*** Extracted data ***

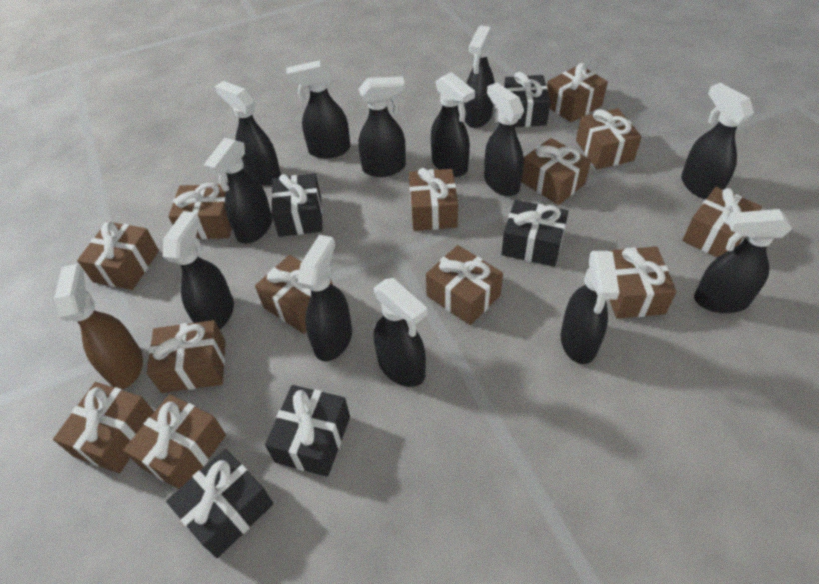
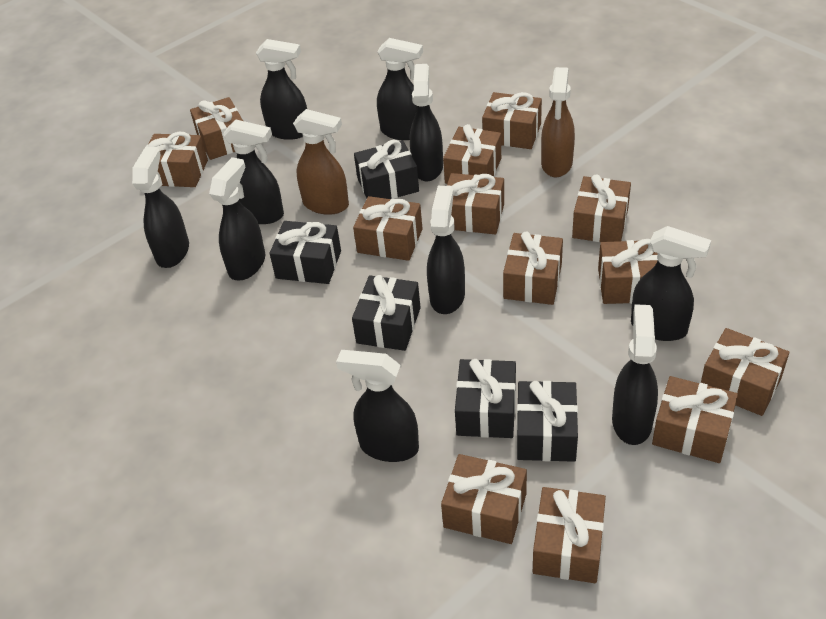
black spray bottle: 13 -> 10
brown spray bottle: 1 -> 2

*** End of Extracted data ***
*** Extracted data ***

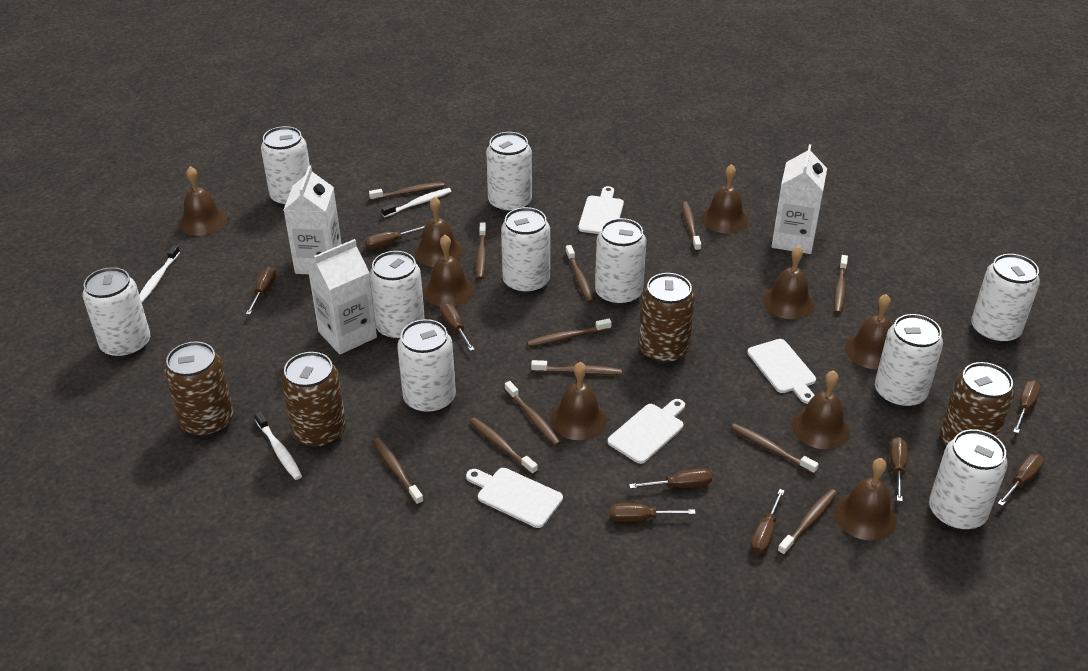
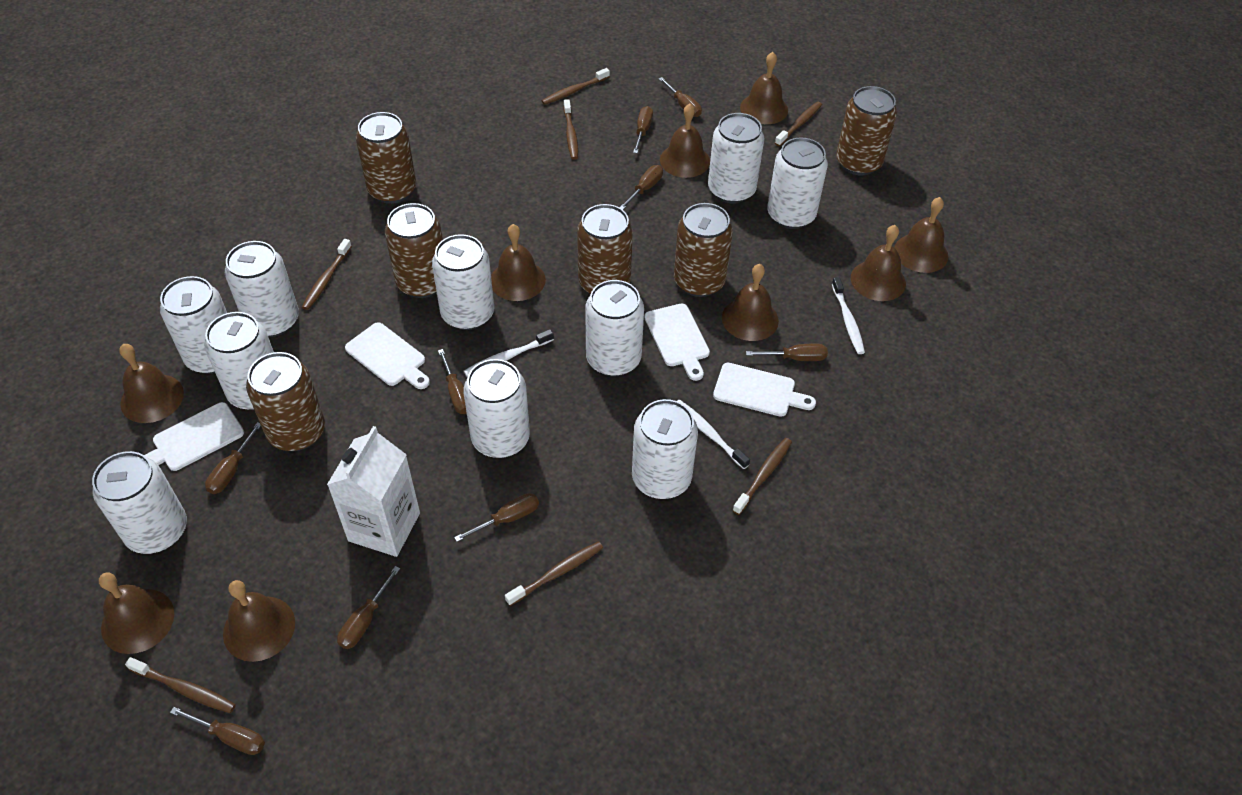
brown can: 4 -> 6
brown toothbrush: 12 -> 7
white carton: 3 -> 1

*** End of Extracted data ***
*** Extracted data ***

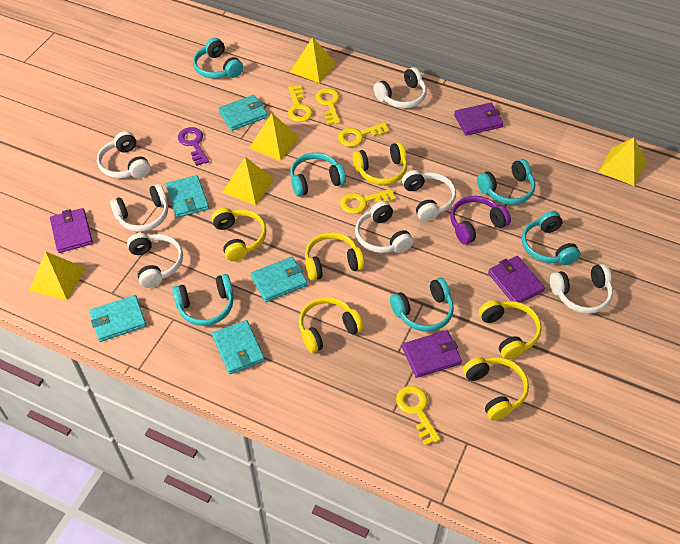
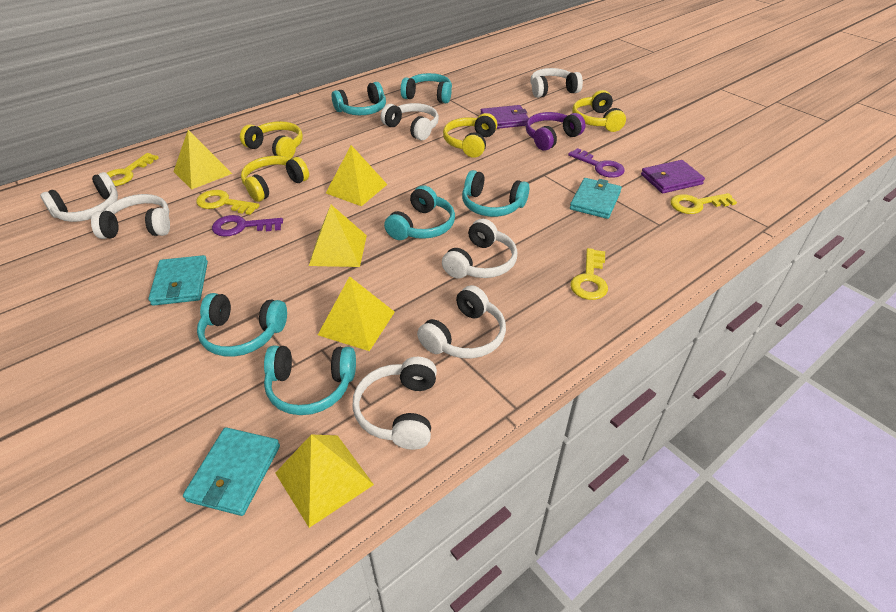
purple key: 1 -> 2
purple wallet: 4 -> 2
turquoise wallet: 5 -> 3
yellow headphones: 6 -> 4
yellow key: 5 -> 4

*** End of Extracted data ***

*Description of the task*. Note each line of the material holding "spray" and copy it out.

*Exercise output*.
black spray bottle: 13 -> 10
brown spray bottle: 1 -> 2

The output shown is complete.